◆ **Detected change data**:
● ● ● ● ●

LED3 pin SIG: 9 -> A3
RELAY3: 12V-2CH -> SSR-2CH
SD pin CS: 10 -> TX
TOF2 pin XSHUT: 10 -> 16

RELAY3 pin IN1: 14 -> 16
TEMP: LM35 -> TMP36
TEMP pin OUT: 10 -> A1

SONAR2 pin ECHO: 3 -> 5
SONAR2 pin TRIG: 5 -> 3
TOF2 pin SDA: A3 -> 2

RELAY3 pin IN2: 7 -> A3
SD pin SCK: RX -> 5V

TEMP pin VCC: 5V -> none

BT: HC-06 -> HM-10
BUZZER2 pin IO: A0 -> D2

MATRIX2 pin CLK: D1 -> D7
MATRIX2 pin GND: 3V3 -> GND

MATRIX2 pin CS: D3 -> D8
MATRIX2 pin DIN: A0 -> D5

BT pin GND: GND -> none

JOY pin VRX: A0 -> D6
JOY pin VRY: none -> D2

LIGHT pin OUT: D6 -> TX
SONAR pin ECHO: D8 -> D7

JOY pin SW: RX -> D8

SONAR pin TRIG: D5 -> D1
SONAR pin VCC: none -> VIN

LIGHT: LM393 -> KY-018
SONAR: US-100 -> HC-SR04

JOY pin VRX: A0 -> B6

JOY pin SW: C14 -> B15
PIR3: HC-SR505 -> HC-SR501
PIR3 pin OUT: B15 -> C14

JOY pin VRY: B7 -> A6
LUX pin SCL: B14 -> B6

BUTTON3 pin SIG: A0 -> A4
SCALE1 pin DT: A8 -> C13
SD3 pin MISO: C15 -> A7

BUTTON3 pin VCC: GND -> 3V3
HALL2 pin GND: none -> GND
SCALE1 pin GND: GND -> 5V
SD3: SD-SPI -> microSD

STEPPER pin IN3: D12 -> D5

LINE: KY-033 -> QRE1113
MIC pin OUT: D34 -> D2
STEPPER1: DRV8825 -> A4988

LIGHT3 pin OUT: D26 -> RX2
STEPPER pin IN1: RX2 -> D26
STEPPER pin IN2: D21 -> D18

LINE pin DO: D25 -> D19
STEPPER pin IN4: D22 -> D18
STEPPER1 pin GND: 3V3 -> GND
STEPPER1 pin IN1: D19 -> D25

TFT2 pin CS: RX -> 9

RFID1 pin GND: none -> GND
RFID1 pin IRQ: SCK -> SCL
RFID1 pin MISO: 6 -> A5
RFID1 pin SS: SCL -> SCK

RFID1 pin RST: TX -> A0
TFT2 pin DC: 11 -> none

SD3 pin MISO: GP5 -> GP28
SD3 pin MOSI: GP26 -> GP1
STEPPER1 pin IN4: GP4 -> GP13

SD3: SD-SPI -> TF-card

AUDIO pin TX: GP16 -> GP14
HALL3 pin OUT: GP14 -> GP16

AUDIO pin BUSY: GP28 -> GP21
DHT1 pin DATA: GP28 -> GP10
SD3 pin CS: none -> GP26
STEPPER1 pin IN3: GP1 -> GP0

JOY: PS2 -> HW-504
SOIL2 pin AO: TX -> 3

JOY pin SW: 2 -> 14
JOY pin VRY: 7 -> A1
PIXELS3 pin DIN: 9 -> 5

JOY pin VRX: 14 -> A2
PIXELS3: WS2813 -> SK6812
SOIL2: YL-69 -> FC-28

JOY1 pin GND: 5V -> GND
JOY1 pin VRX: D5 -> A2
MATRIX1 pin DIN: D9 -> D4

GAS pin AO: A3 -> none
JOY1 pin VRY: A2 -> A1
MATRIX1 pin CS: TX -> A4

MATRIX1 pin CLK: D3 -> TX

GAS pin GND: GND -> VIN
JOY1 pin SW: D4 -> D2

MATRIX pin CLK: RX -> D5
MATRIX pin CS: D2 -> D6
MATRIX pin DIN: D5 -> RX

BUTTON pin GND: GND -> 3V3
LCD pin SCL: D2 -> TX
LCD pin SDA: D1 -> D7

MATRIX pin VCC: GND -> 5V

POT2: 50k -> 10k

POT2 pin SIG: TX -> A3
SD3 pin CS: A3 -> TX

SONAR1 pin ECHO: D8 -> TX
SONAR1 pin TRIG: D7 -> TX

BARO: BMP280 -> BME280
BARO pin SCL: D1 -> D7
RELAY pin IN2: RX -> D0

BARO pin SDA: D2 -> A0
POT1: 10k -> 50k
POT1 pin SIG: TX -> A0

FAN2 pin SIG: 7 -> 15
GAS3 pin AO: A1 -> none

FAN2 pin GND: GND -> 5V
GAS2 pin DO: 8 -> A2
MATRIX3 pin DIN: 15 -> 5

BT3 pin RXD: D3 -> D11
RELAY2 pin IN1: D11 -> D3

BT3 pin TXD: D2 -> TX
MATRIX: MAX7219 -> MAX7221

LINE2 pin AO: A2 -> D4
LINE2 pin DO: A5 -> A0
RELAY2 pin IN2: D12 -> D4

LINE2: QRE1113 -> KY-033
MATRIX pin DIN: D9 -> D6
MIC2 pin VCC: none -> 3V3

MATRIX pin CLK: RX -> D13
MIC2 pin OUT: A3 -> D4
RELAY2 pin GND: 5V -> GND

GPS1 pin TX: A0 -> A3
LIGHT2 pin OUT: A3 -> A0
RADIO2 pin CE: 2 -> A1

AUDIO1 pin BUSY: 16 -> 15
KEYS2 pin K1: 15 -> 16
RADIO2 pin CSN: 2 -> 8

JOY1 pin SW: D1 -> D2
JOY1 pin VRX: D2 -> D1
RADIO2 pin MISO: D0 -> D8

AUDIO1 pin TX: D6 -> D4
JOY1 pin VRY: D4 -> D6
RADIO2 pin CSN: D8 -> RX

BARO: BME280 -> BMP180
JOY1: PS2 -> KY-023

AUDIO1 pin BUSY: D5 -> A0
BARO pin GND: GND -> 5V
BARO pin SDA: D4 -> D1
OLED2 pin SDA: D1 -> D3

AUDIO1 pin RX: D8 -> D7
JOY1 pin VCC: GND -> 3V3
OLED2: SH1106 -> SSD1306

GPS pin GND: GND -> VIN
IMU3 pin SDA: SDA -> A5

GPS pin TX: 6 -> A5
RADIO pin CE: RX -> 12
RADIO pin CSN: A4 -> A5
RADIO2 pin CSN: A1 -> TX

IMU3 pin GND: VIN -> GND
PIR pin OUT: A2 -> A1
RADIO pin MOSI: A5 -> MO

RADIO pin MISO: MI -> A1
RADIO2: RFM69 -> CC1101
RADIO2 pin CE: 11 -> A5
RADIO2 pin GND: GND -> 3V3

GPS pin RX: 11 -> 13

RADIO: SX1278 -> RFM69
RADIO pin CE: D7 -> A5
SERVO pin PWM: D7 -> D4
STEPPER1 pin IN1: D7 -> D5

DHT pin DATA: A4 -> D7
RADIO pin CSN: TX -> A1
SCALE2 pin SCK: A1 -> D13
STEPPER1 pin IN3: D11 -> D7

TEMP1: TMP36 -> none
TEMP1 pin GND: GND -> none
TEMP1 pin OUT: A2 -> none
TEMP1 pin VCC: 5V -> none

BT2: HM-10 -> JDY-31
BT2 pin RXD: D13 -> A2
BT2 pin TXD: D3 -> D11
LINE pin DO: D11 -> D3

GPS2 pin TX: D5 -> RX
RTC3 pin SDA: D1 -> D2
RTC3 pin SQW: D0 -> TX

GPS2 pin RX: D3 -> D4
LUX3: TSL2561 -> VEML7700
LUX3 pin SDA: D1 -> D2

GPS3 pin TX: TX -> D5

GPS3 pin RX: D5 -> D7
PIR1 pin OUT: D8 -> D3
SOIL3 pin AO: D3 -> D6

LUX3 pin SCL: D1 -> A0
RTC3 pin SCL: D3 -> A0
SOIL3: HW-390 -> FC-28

● ● ● ● ●

◆ **Brief**:
Every entry should be printed again exactly as it stands.

◆ **Problem solution**:
LED3 pin SIG: 9 -> A3
RELAY3: 12V-2CH -> SSR-2CH
SD pin CS: 10 -> TX
TOF2 pin XSHUT: 10 -> 16

RELAY3 pin IN1: 14 -> 16
TEMP: LM35 -> TMP36
TEMP pin OUT: 10 -> A1

SONAR2 pin ECHO: 3 -> 5
SONAR2 pin TRIG: 5 -> 3
TOF2 pin SDA: A3 -> 2

RELAY3 pin IN2: 7 -> A3
SD pin SCK: RX -> 5V

TEMP pin VCC: 5V -> none

BT: HC-06 -> HM-10
BUZZER2 pin IO: A0 -> D2

MATRIX2 pin CLK: D1 -> D7
MATRIX2 pin GND: 3V3 -> GND

MATRIX2 pin CS: D3 -> D8
MATRIX2 pin DIN: A0 -> D5

BT pin GND: GND -> none

JOY pin VRX: A0 -> D6
JOY pin VRY: none -> D2

LIGHT pin OUT: D6 -> TX
SONAR pin ECHO: D8 -> D7

JOY pin SW: RX -> D8

SONAR pin TRIG: D5 -> D1
SONAR pin VCC: none -> VIN

LIGHT: LM393 -> KY-018
SONAR: US-100 -> HC-SR04

JOY pin VRX: A0 -> B6

JOY pin SW: C14 -> B15
PIR3: HC-SR505 -> HC-SR501
PIR3 pin OUT: B15 -> C14

JOY pin VRY: B7 -> A6
LUX pin SCL: B14 -> B6

BUTTON3 pin SIG: A0 -> A4
SCALE1 pin DT: A8 -> C13
SD3 pin MISO: C15 -> A7

BUTTON3 pin VCC: GND -> 3V3
HALL2 pin GND: none -> GND
SCALE1 pin GND: GND -> 5V
SD3: SD-SPI -> microSD

STEPPER pin IN3: D12 -> D5

LINE: KY-033 -> QRE1113
MIC pin OUT: D34 -> D2
STEPPER1: DRV8825 -> A4988

LIGHT3 pin OUT: D26 -> RX2
STEPPER pin IN1: RX2 -> D26
STEPPER pin IN2: D21 -> D18

LINE pin DO: D25 -> D19
STEPPER pin IN4: D22 -> D18
STEPPER1 pin GND: 3V3 -> GND
STEPPER1 pin IN1: D19 -> D25

TFT2 pin CS: RX -> 9

RFID1 pin GND: none -> GND
RFID1 pin IRQ: SCK -> SCL
RFID1 pin MISO: 6 -> A5
RFID1 pin SS: SCL -> SCK

RFID1 pin RST: TX -> A0
TFT2 pin DC: 11 -> none

SD3 pin MISO: GP5 -> GP28
SD3 pin MOSI: GP26 -> GP1
STEPPER1 pin IN4: GP4 -> GP13

SD3: SD-SPI -> TF-card

AUDIO pin TX: GP16 -> GP14
HALL3 pin OUT: GP14 -> GP16

AUDIO pin BUSY: GP28 -> GP21
DHT1 pin DATA: GP28 -> GP10
SD3 pin CS: none -> GP26
STEPPER1 pin IN3: GP1 -> GP0

JOY: PS2 -> HW-504
SOIL2 pin AO: TX -> 3

JOY pin SW: 2 -> 14
JOY pin VRY: 7 -> A1
PIXELS3 pin DIN: 9 -> 5

JOY pin VRX: 14 -> A2
PIXELS3: WS2813 -> SK6812
SOIL2: YL-69 -> FC-28

JOY1 pin GND: 5V -> GND
JOY1 pin VRX: D5 -> A2
MATRIX1 pin DIN: D9 -> D4

GAS pin AO: A3 -> none
JOY1 pin VRY: A2 -> A1
MATRIX1 pin CS: TX -> A4

MATRIX1 pin CLK: D3 -> TX

GAS pin GND: GND -> VIN
JOY1 pin SW: D4 -> D2

MATRIX pin CLK: RX -> D5
MATRIX pin CS: D2 -> D6
MATRIX pin DIN: D5 -> RX

BUTTON pin GND: GND -> 3V3
LCD pin SCL: D2 -> TX
LCD pin SDA: D1 -> D7

MATRIX pin VCC: GND -> 5V

POT2: 50k -> 10k

POT2 pin SIG: TX -> A3
SD3 pin CS: A3 -> TX

SONAR1 pin ECHO: D8 -> TX
SONAR1 pin TRIG: D7 -> TX

BARO: BMP280 -> BME280
BARO pin SCL: D1 -> D7
RELAY pin IN2: RX -> D0

BARO pin SDA: D2 -> A0
POT1: 10k -> 50k
POT1 pin SIG: TX -> A0

FAN2 pin SIG: 7 -> 15
GAS3 pin AO: A1 -> none

FAN2 pin GND: GND -> 5V
GAS2 pin DO: 8 -> A2
MATRIX3 pin DIN: 15 -> 5

BT3 pin RXD: D3 -> D11
RELAY2 pin IN1: D11 -> D3

BT3 pin TXD: D2 -> TX
MATRIX: MAX7219 -> MAX7221

LINE2 pin AO: A2 -> D4
LINE2 pin DO: A5 -> A0
RELAY2 pin IN2: D12 -> D4

LINE2: QRE1113 -> KY-033
MATRIX pin DIN: D9 -> D6
MIC2 pin VCC: none -> 3V3

MATRIX pin CLK: RX -> D13
MIC2 pin OUT: A3 -> D4
RELAY2 pin GND: 5V -> GND

GPS1 pin TX: A0 -> A3
LIGHT2 pin OUT: A3 -> A0
RADIO2 pin CE: 2 -> A1

AUDIO1 pin BUSY: 16 -> 15
KEYS2 pin K1: 15 -> 16
RADIO2 pin CSN: 2 -> 8

JOY1 pin SW: D1 -> D2
JOY1 pin VRX: D2 -> D1
RADIO2 pin MISO: D0 -> D8

AUDIO1 pin TX: D6 -> D4
JOY1 pin VRY: D4 -> D6
RADIO2 pin CSN: D8 -> RX

BARO: BME280 -> BMP180
JOY1: PS2 -> KY-023

AUDIO1 pin BUSY: D5 -> A0
BARO pin GND: GND -> 5V
BARO pin SDA: D4 -> D1
OLED2 pin SDA: D1 -> D3

AUDIO1 pin RX: D8 -> D7
JOY1 pin VCC: GND -> 3V3
OLED2: SH1106 -> SSD1306

GPS pin GND: GND -> VIN
IMU3 pin SDA: SDA -> A5

GPS pin TX: 6 -> A5
RADIO pin CE: RX -> 12
RADIO pin CSN: A4 -> A5
RADIO2 pin CSN: A1 -> TX

IMU3 pin GND: VIN -> GND
PIR pin OUT: A2 -> A1
RADIO pin MOSI: A5 -> MO

RADIO pin MISO: MI -> A1
RADIO2: RFM69 -> CC1101
RADIO2 pin CE: 11 -> A5
RADIO2 pin GND: GND -> 3V3

GPS pin RX: 11 -> 13

RADIO: SX1278 -> RFM69
RADIO pin CE: D7 -> A5
SERVO pin PWM: D7 -> D4
STEPPER1 pin IN1: D7 -> D5

DHT pin DATA: A4 -> D7
RADIO pin CSN: TX -> A1
SCALE2 pin SCK: A1 -> D13
STEPPER1 pin IN3: D11 -> D7

TEMP1: TMP36 -> none
TEMP1 pin GND: GND -> none
TEMP1 pin OUT: A2 -> none
TEMP1 pin VCC: 5V -> none

BT2: HM-10 -> JDY-31
BT2 pin RXD: D13 -> A2
BT2 pin TXD: D3 -> D11
LINE pin DO: D11 -> D3

GPS2 pin TX: D5 -> RX
RTC3 pin SDA: D1 -> D2
RTC3 pin SQW: D0 -> TX

GPS2 pin RX: D3 -> D4
LUX3: TSL2561 -> VEML7700
LUX3 pin SDA: D1 -> D2

GPS3 pin TX: TX -> D5

GPS3 pin RX: D5 -> D7
PIR1 pin OUT: D8 -> D3
SOIL3 pin AO: D3 -> D6

LUX3 pin SCL: D1 -> A0
RTC3 pin SCL: D3 -> A0
SOIL3: HW-390 -> FC-28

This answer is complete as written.